YOUR ASSIGNMENT: Each entry must be output once more without any change.

Before-and-after object listings:
━━━━━━

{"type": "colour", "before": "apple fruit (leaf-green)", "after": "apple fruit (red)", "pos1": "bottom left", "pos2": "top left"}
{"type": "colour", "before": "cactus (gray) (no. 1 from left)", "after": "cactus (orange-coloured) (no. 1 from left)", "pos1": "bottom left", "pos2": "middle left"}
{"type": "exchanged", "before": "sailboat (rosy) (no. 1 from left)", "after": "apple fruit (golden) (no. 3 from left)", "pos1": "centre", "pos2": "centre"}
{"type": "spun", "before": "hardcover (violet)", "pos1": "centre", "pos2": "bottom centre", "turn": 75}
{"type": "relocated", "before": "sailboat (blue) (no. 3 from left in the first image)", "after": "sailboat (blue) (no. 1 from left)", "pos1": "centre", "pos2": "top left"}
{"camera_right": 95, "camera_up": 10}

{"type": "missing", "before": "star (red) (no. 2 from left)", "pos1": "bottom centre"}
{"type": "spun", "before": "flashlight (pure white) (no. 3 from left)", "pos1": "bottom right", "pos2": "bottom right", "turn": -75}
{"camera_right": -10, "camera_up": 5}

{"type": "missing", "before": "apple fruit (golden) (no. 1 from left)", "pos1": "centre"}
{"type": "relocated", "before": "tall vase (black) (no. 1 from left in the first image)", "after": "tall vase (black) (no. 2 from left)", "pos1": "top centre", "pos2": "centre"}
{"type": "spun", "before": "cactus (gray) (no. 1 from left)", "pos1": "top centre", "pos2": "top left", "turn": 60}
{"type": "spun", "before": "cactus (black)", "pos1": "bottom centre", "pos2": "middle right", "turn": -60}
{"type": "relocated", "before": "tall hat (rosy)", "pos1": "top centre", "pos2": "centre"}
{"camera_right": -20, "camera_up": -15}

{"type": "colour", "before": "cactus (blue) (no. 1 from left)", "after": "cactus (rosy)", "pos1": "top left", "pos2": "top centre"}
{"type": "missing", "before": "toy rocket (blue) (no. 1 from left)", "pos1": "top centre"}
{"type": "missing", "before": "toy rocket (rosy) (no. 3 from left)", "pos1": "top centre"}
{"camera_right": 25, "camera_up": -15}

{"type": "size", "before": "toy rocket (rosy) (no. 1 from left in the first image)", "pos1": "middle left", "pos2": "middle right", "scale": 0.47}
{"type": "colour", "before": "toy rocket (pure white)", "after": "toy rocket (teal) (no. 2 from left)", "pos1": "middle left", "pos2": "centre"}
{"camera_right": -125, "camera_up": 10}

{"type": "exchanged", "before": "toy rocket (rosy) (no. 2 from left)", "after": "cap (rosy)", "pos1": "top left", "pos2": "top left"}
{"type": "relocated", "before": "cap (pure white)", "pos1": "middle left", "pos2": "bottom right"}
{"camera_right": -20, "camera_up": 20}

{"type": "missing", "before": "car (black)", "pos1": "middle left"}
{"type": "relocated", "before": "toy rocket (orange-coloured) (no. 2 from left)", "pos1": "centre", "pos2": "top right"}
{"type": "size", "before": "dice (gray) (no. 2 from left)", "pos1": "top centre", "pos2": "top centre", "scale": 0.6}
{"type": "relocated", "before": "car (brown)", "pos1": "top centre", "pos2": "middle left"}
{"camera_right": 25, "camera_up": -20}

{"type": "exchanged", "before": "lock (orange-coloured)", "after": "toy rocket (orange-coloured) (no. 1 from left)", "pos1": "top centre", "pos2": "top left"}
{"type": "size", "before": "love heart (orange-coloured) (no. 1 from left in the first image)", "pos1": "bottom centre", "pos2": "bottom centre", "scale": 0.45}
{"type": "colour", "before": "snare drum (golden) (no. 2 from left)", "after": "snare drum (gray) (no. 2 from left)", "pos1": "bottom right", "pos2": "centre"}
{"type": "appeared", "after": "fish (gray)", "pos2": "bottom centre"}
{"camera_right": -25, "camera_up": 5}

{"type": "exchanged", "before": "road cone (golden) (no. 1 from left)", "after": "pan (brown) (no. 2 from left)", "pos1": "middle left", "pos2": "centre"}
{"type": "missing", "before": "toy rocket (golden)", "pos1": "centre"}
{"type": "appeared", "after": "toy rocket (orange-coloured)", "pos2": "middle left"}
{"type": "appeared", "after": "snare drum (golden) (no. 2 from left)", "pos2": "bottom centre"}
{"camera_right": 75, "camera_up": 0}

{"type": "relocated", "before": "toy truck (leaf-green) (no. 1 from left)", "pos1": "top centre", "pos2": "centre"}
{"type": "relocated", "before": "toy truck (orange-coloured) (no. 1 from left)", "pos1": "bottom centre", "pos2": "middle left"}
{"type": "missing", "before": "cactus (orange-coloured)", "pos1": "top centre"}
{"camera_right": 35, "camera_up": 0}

━━━━━━

FINISHED TASK:
{"type": "colour", "before": "apple fruit (leaf-green)", "after": "apple fruit (red)", "pos1": "bottom left", "pos2": "top left"}
{"type": "colour", "before": "cactus (gray) (no. 1 from left)", "after": "cactus (orange-coloured) (no. 1 from left)", "pos1": "bottom left", "pos2": "middle left"}
{"type": "exchanged", "before": "sailboat (rosy) (no. 1 from left)", "after": "apple fruit (golden) (no. 3 from left)", "pos1": "centre", "pos2": "centre"}
{"type": "spun", "before": "hardcover (violet)", "pos1": "centre", "pos2": "bottom centre", "turn": 75}
{"type": "relocated", "before": "sailboat (blue) (no. 3 from left in the first image)", "after": "sailboat (blue) (no. 1 from left)", "pos1": "centre", "pos2": "top left"}
{"camera_right": 95, "camera_up": 10}

{"type": "missing", "before": "star (red) (no. 2 from left)", "pos1": "bottom centre"}
{"type": "spun", "before": "flashlight (pure white) (no. 3 from left)", "pos1": "bottom right", "pos2": "bottom right", "turn": -75}
{"camera_right": -10, "camera_up": 5}

{"type": "missing", "before": "apple fruit (golden) (no. 1 from left)", "pos1": "centre"}
{"type": "relocated", "before": "tall vase (black) (no. 1 from left in the first image)", "after": "tall vase (black) (no. 2 from left)", "pos1": "top centre", "pos2": "centre"}
{"type": "spun", "before": "cactus (gray) (no. 1 from left)", "pos1": "top centre", "pos2": "top left", "turn": 60}
{"type": "spun", "before": "cactus (black)", "pos1": "bottom centre", "pos2": "middle right", "turn": -60}
{"type": "relocated", "before": "tall hat (rosy)", "pos1": "top centre", "pos2": "centre"}
{"camera_right": -20, "camera_up": -15}

{"type": "colour", "before": "cactus (blue) (no. 1 from left)", "after": "cactus (rosy)", "pos1": "top left", "pos2": "top centre"}
{"type": "missing", "before": "toy rocket (blue) (no. 1 from left)", "pos1": "top centre"}
{"type": "missing", "before": "toy rocket (rosy) (no. 3 from left)", "pos1": "top centre"}
{"camera_right": 25, "camera_up": -15}

{"type": "size", "before": "toy rocket (rosy) (no. 1 from left in the first image)", "pos1": "middle left", "pos2": "middle right", "scale": 0.47}
{"type": "colour", "before": "toy rocket (pure white)", "after": "toy rocket (teal) (no. 2 from left)", "pos1": "middle left", "pos2": "centre"}
{"camera_right": -125, "camera_up": 10}

{"type": "exchanged", "before": "toy rocket (rosy) (no. 2 from left)", "after": "cap (rosy)", "pos1": "top left", "pos2": "top left"}
{"type": "relocated", "before": "cap (pure white)", "pos1": "middle left", "pos2": "bottom right"}
{"camera_right": -20, "camera_up": 20}

{"type": "missing", "before": "car (black)", "pos1": "middle left"}
{"type": "relocated", "before": "toy rocket (orange-coloured) (no. 2 from left)", "pos1": "centre", "pos2": "top right"}
{"type": "size", "before": "dice (gray) (no. 2 from left)", "pos1": "top centre", "pos2": "top centre", "scale": 0.6}
{"type": "relocated", "before": "car (brown)", "pos1": "top centre", "pos2": "middle left"}
{"camera_right": 25, "camera_up": -20}

{"type": "exchanged", "before": "lock (orange-coloured)", "after": "toy rocket (orange-coloured) (no. 1 from left)", "pos1": "top centre", "pos2": "top left"}
{"type": "size", "before": "love heart (orange-coloured) (no. 1 from left in the first image)", "pos1": "bottom centre", "pos2": "bottom centre", "scale": 0.45}
{"type": "colour", "before": "snare drum (golden) (no. 2 from left)", "after": "snare drum (gray) (no. 2 from left)", "pos1": "bottom right", "pos2": "centre"}
{"type": "appeared", "after": "fish (gray)", "pos2": "bottom centre"}
{"camera_right": -25, "camera_up": 5}

{"type": "exchanged", "before": "road cone (golden) (no. 1 from left)", "after": "pan (brown) (no. 2 from left)", "pos1": "middle left", "pos2": "centre"}
{"type": "missing", "before": "toy rocket (golden)", "pos1": "centre"}
{"type": "appeared", "after": "toy rocket (orange-coloured)", "pos2": "middle left"}
{"type": "appeared", "after": "snare drum (golden) (no. 2 from left)", "pos2": "bottom centre"}
{"camera_right": 75, "camera_up": 0}

{"type": "relocated", "before": "toy truck (leaf-green) (no. 1 from left)", "pos1": "top centre", "pos2": "centre"}
{"type": "relocated", "before": "toy truck (orange-coloured) (no. 1 from left)", "pos1": "bottom centre", "pos2": "middle left"}
{"type": "missing", "before": "cactus (orange-coloured)", "pos1": "top centre"}
{"camera_right": 35, "camera_up": 0}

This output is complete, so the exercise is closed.